**The task**. Exact copy without images: repeat every entry as written.

═════ Data provided ═════

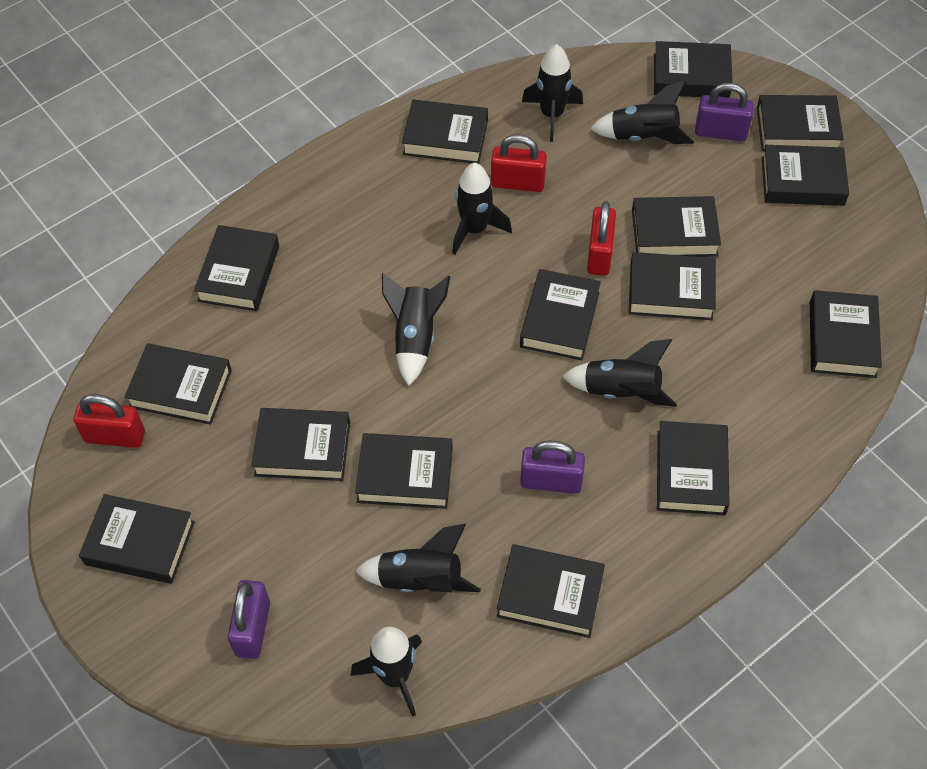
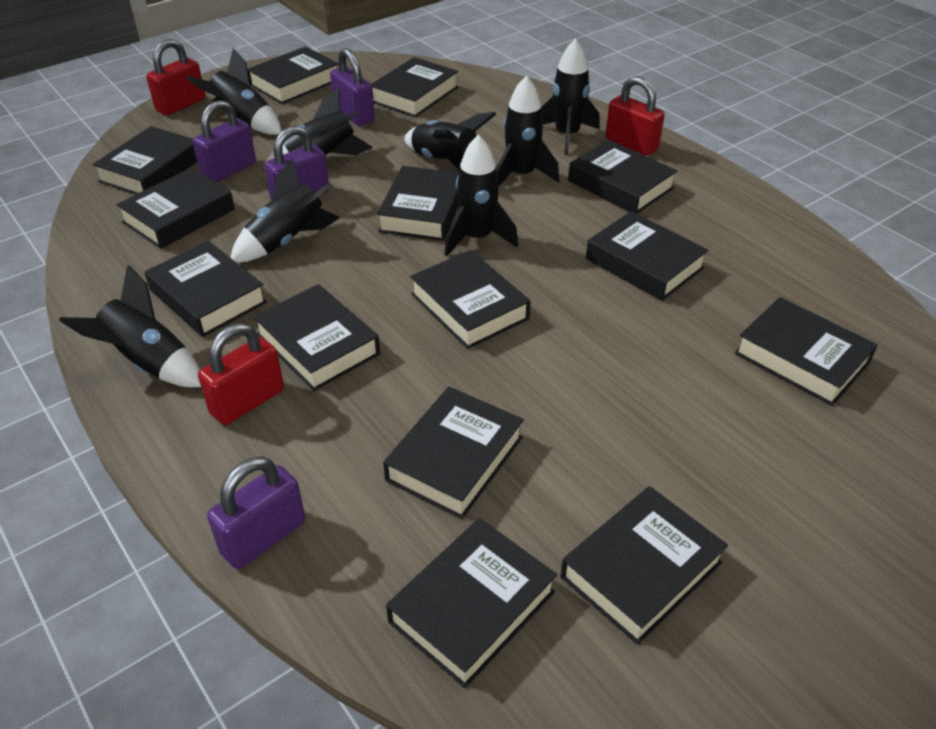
black book: 15 -> 14
black rocket: 7 -> 8
purple padlock: 3 -> 4

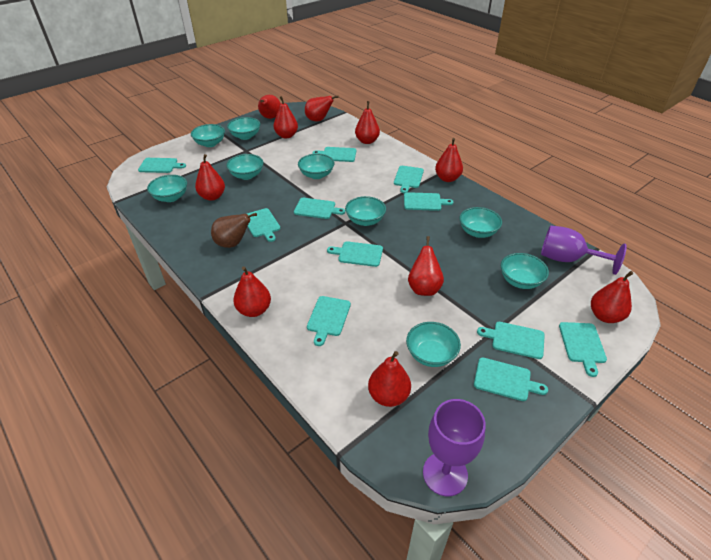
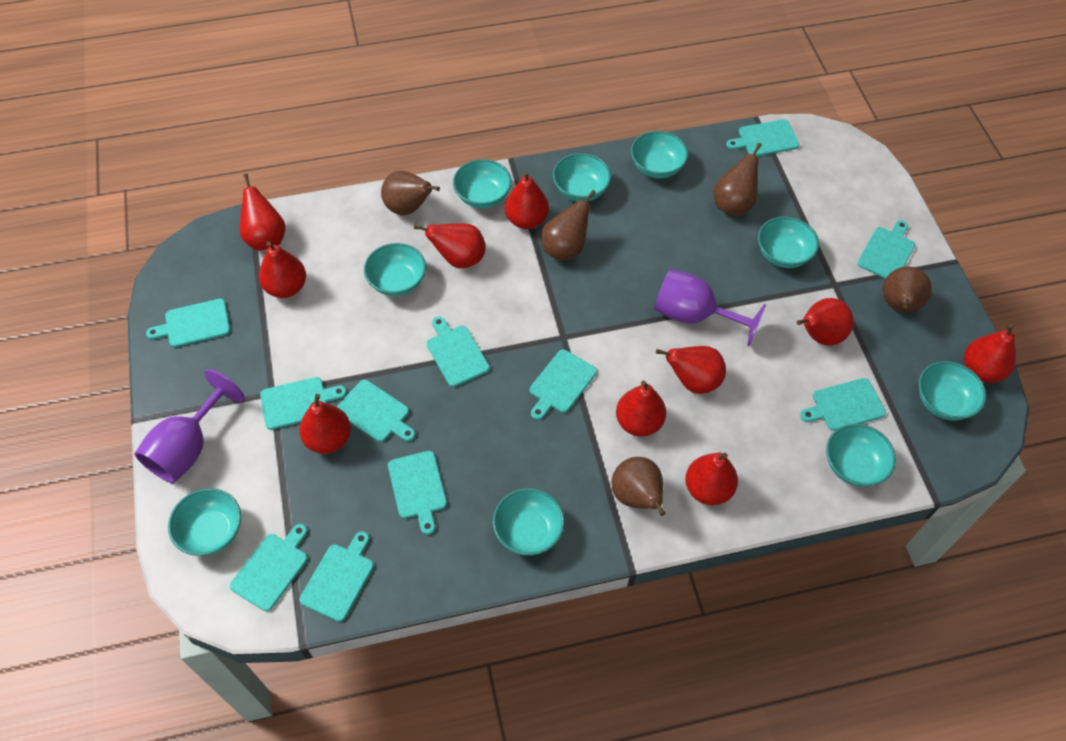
brown pear: 1 -> 5

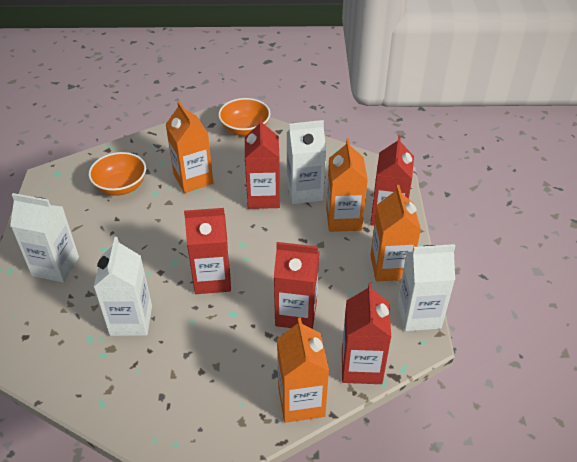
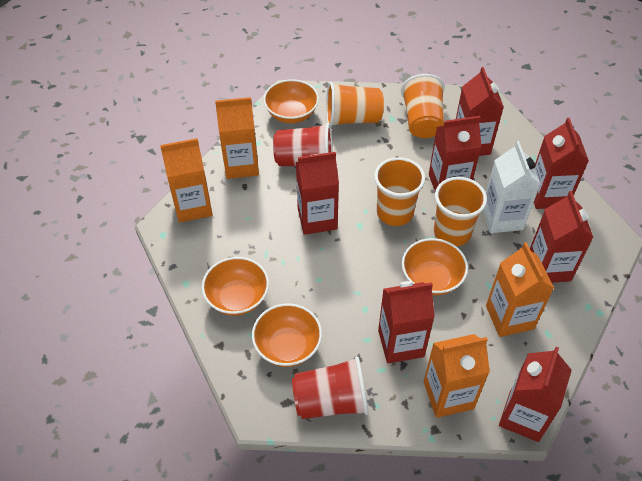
orange bowl: 2 -> 4
orange cup: 0 -> 4
red carton: 5 -> 7
red cup: 0 -> 2
white carton: 4 -> 1

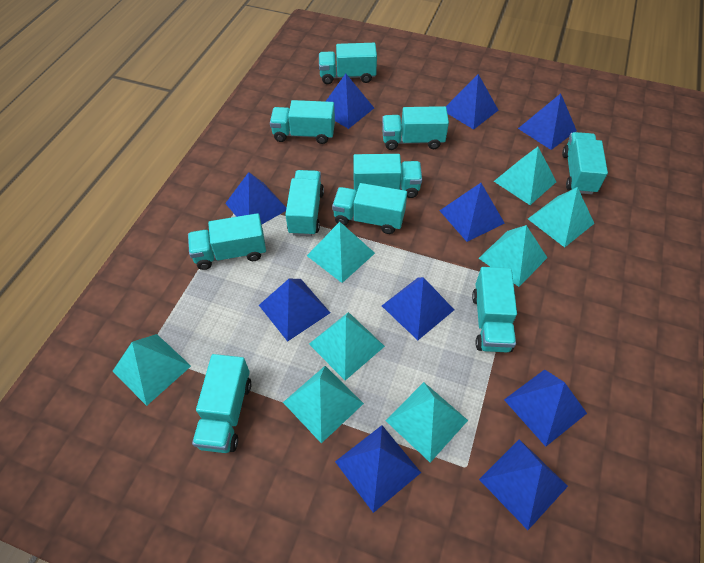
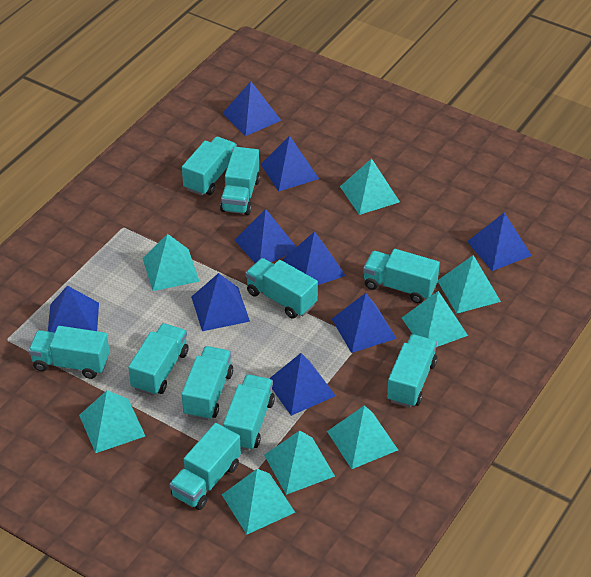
blue pyramid: 10 -> 9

═════

**Result of this task**.
black book: 15 -> 14
black rocket: 7 -> 8
purple padlock: 3 -> 4

brown pear: 1 -> 5

orange bowl: 2 -> 4
orange cup: 0 -> 4
red carton: 5 -> 7
red cup: 0 -> 2
white carton: 4 -> 1

blue pyramid: 10 -> 9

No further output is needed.